--- Goal of the exercise ---
Look through the data below. Show each line where the string "black" occurs.

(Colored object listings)
━━━━━━━━━━━━━━━━━━━━
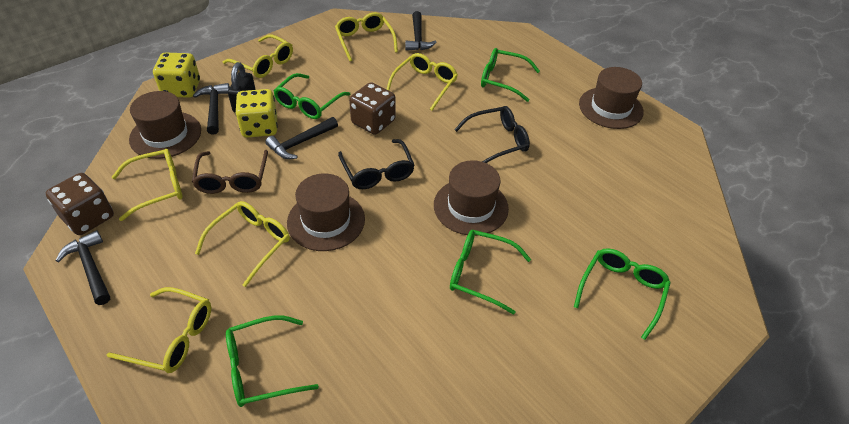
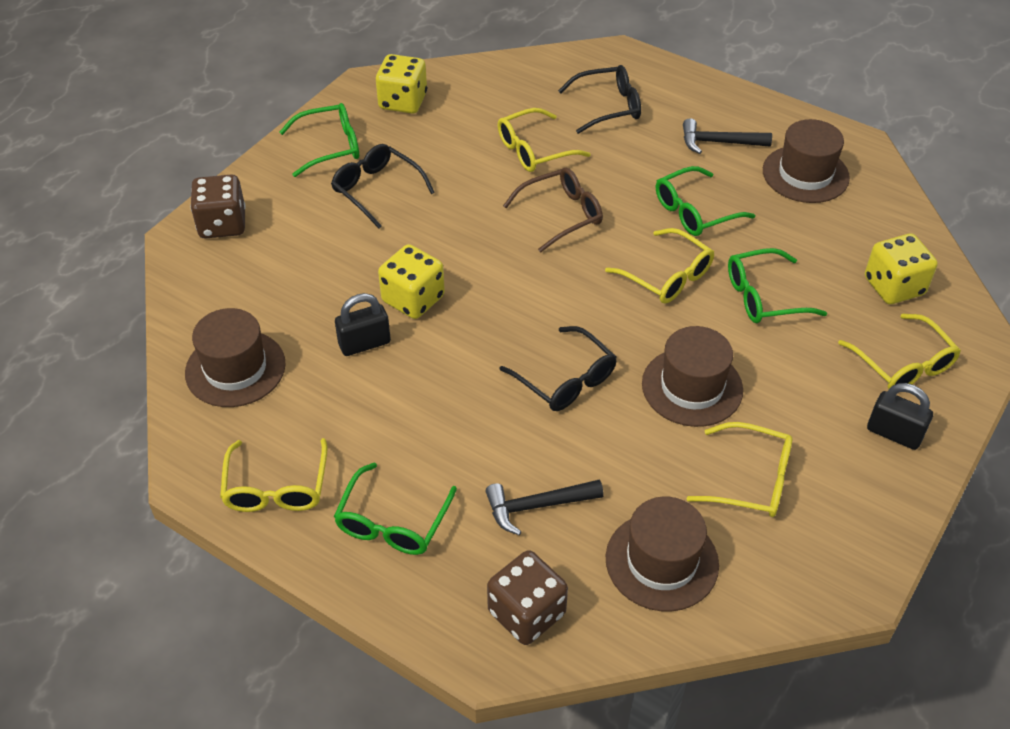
black glasses: 2 -> 3
black hammer: 4 -> 2
black padlock: 1 -> 2
green glasses: 5 -> 4
yellow dice: 2 -> 3
yellow glasses: 6 -> 5

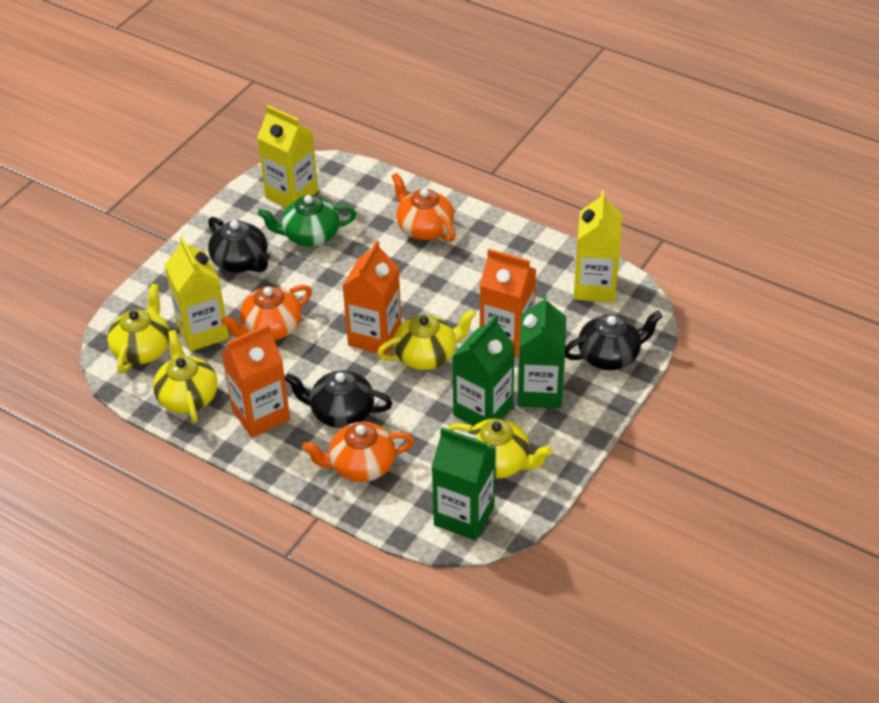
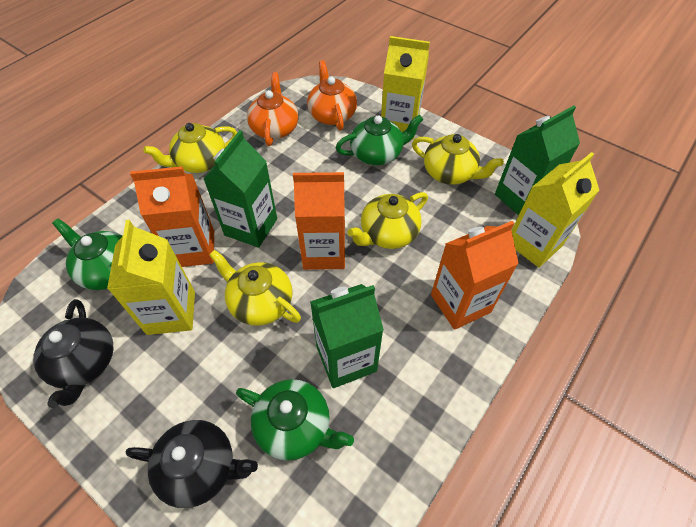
black teapot: 3 -> 2
green teapot: 1 -> 3
orange teapot: 3 -> 2

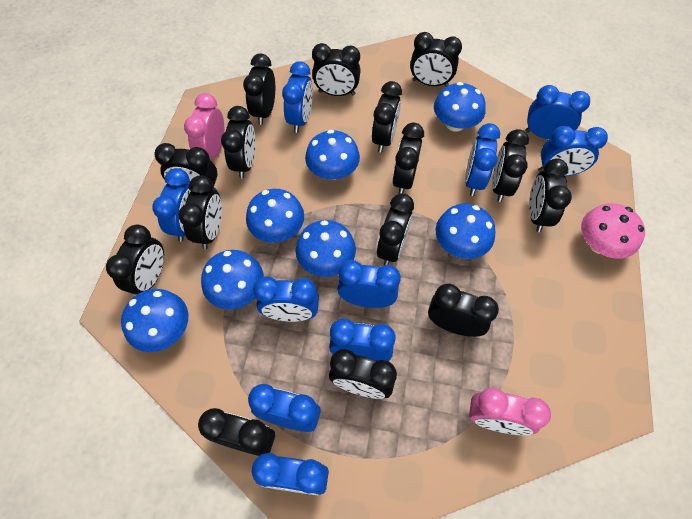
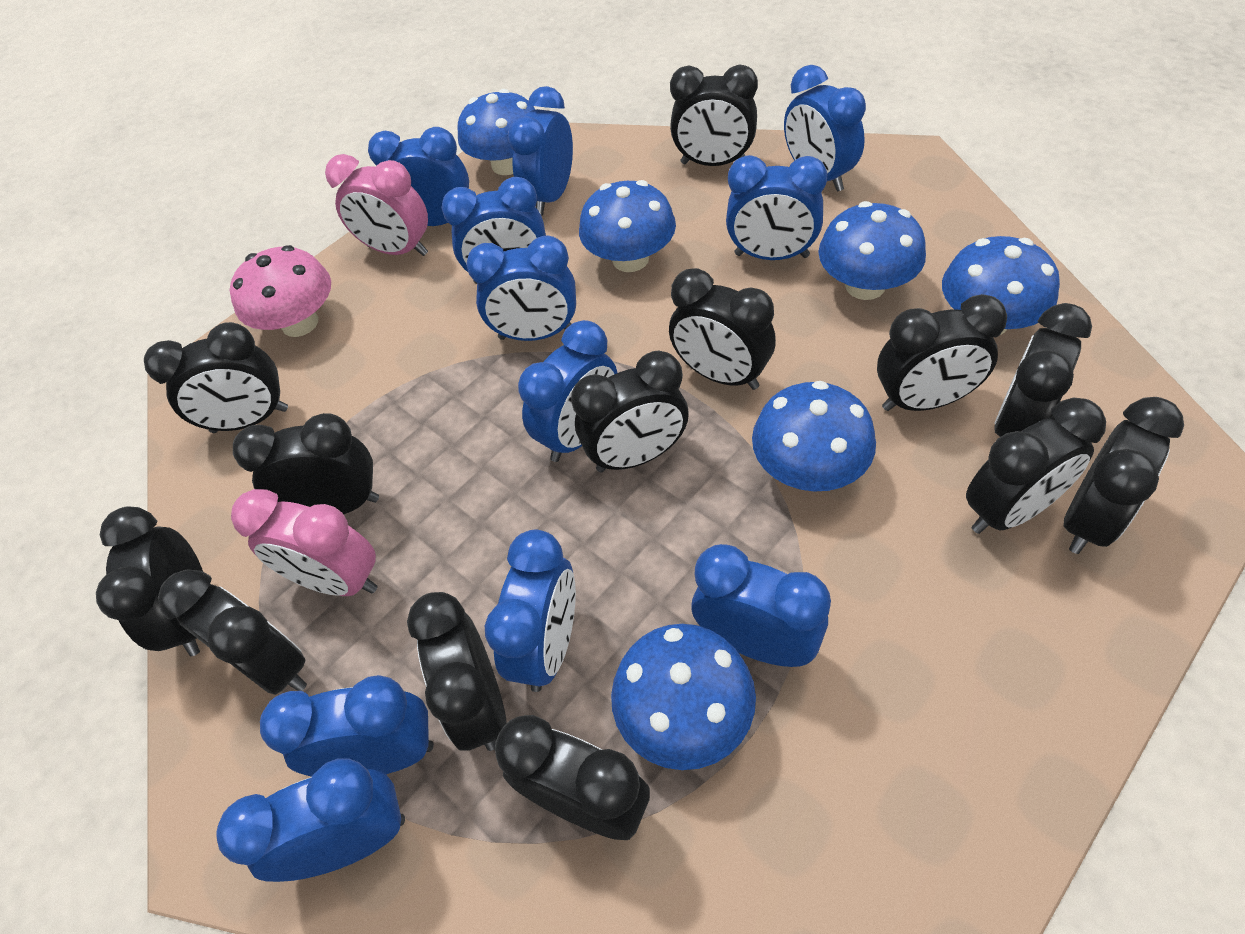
black clock: 15 -> 13
blue clock: 10 -> 11
blue mushroom: 7 -> 6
━━━━━━━━━━━━━━━━━━━━
--- Result of the exercise ---
black glasses: 2 -> 3
black hammer: 4 -> 2
black padlock: 1 -> 2
black teapot: 3 -> 2
black clock: 15 -> 13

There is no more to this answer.